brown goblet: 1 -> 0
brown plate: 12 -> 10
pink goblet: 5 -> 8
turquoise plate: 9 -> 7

==

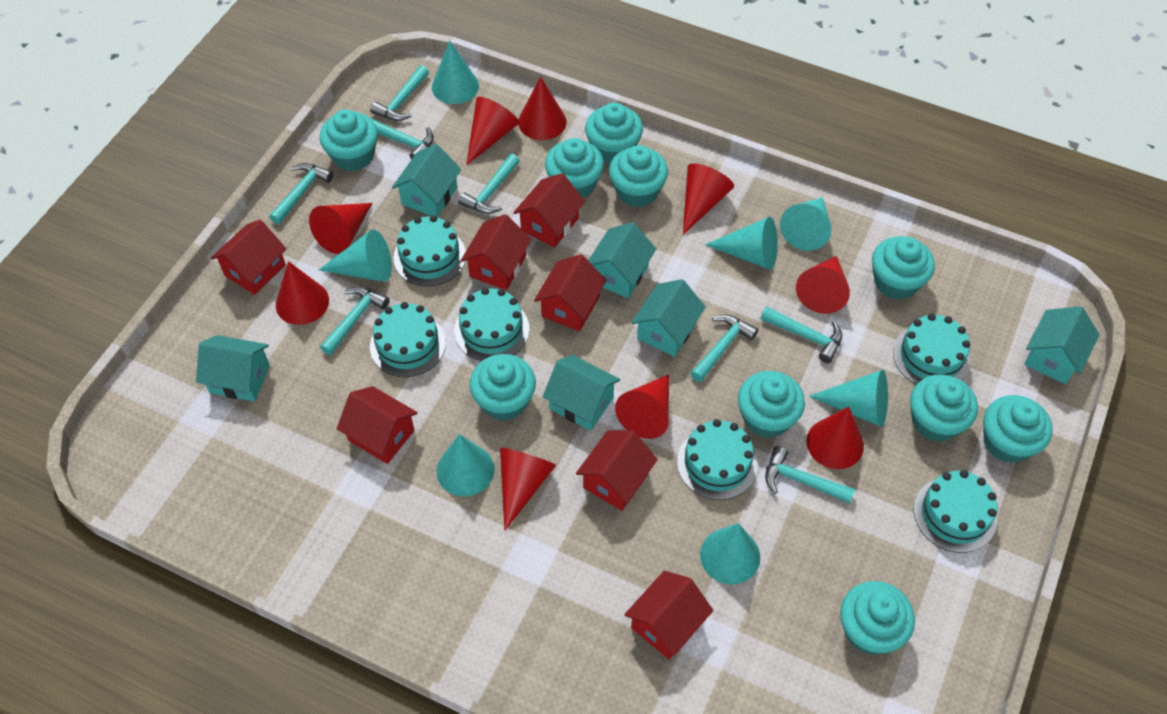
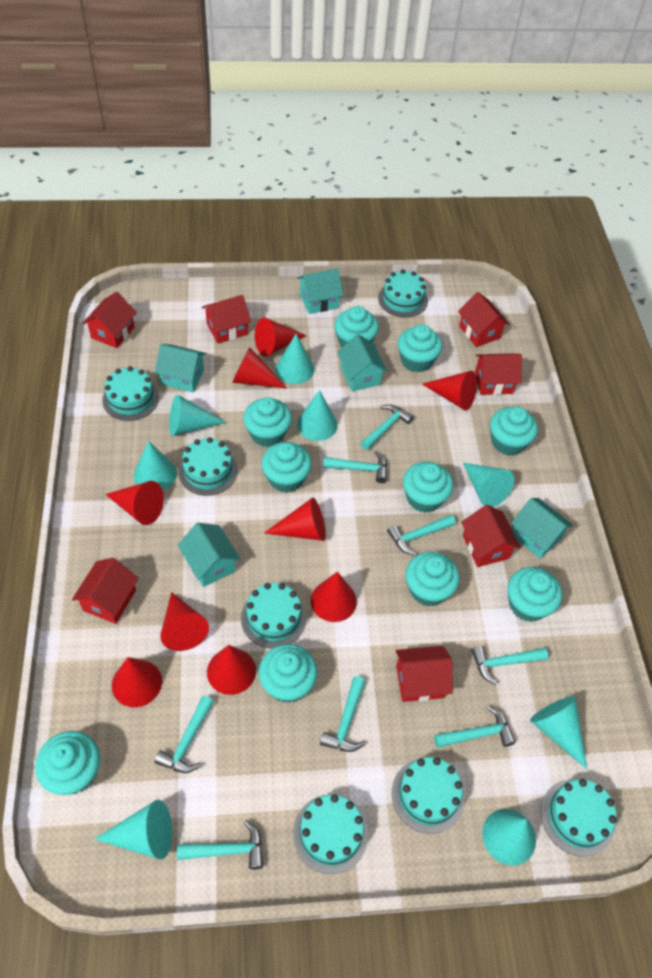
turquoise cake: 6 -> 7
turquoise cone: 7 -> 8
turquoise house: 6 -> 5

Problem details
Beginning at the line above with "turquoise cake: 6 -> 7" and finishing at the line with "turquoise house: 6 -> 5", return each line exactly and return nothing else.

Reply
turquoise cake: 6 -> 7
turquoise cone: 7 -> 8
turquoise house: 6 -> 5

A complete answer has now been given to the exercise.